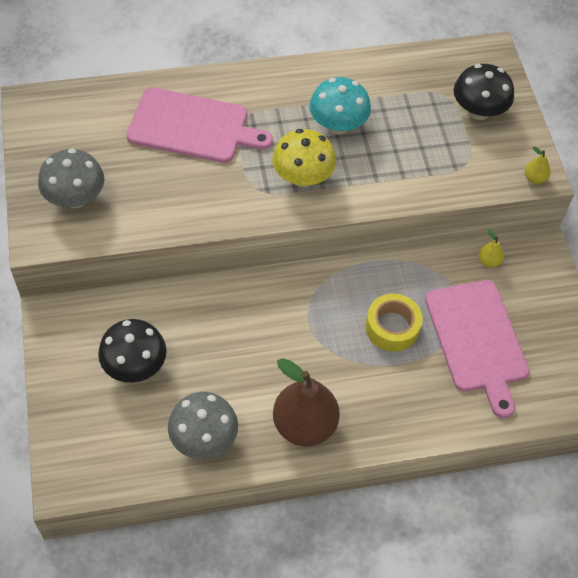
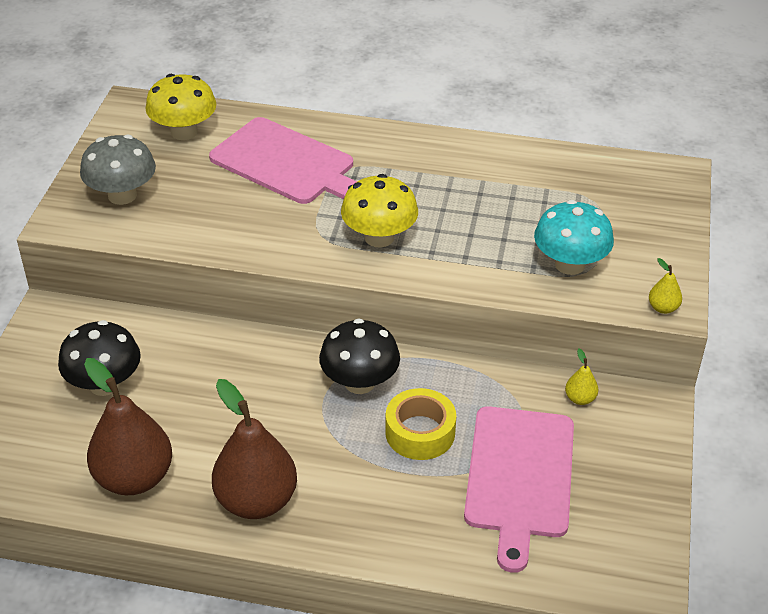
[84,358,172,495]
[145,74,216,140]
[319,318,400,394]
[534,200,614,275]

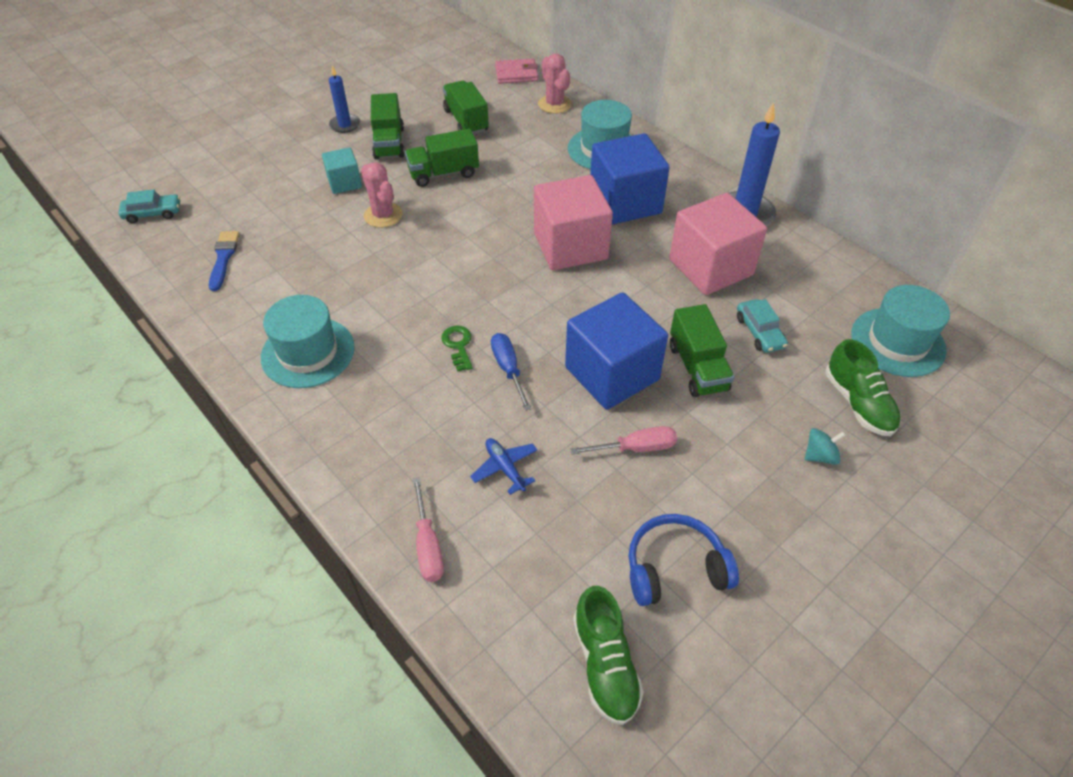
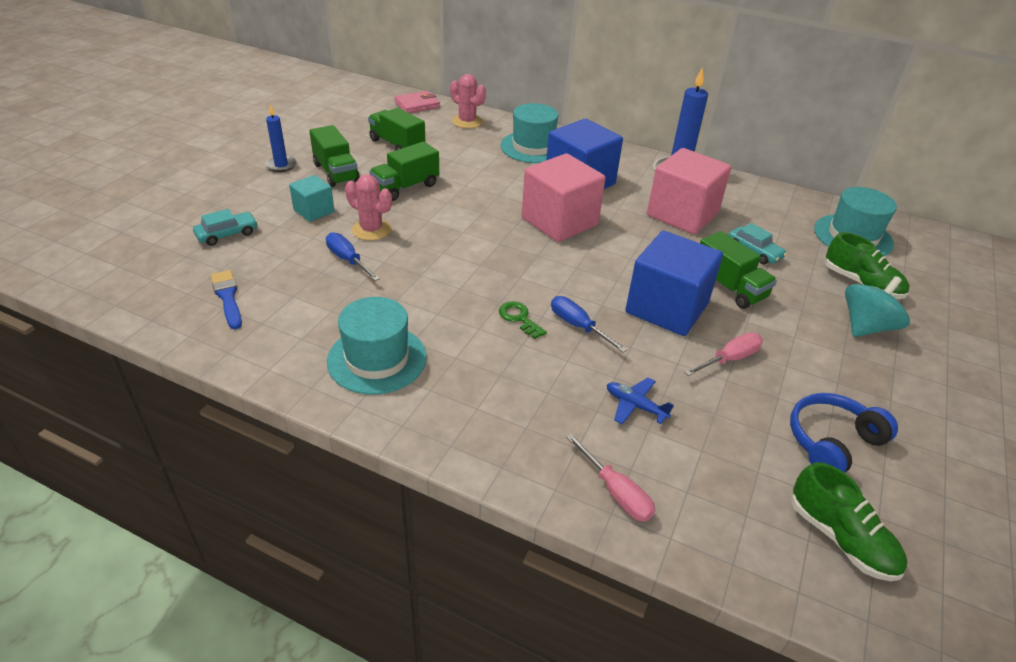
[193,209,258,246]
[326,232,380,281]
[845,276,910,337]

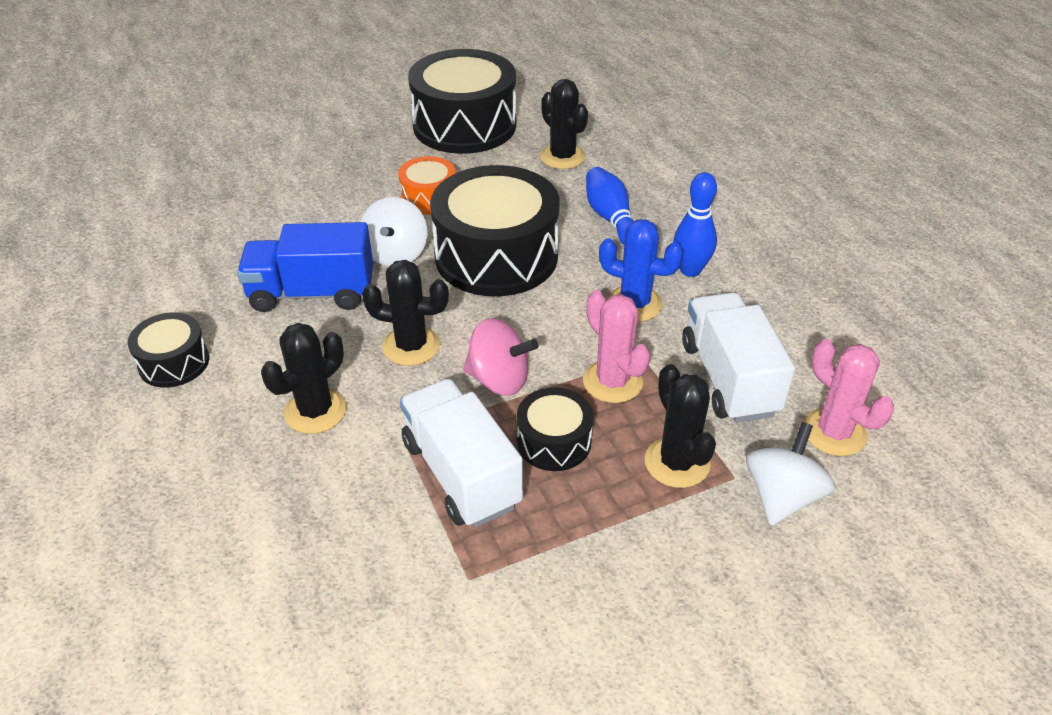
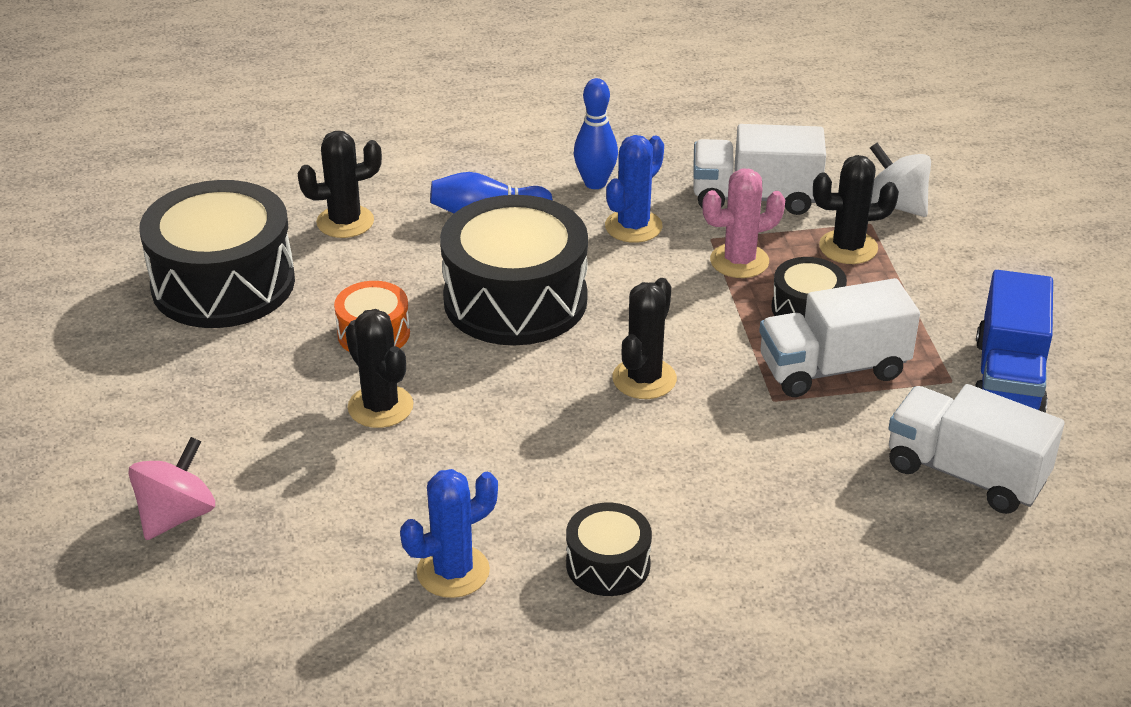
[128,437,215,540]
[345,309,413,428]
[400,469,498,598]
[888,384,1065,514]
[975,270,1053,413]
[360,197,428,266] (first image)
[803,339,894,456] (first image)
********************
## TASK ITEM
Some lines contain the word "image". Pull each one out of the listing.

## ANSWER SPACE
[360,197,428,266] (first image)
[803,339,894,456] (first image)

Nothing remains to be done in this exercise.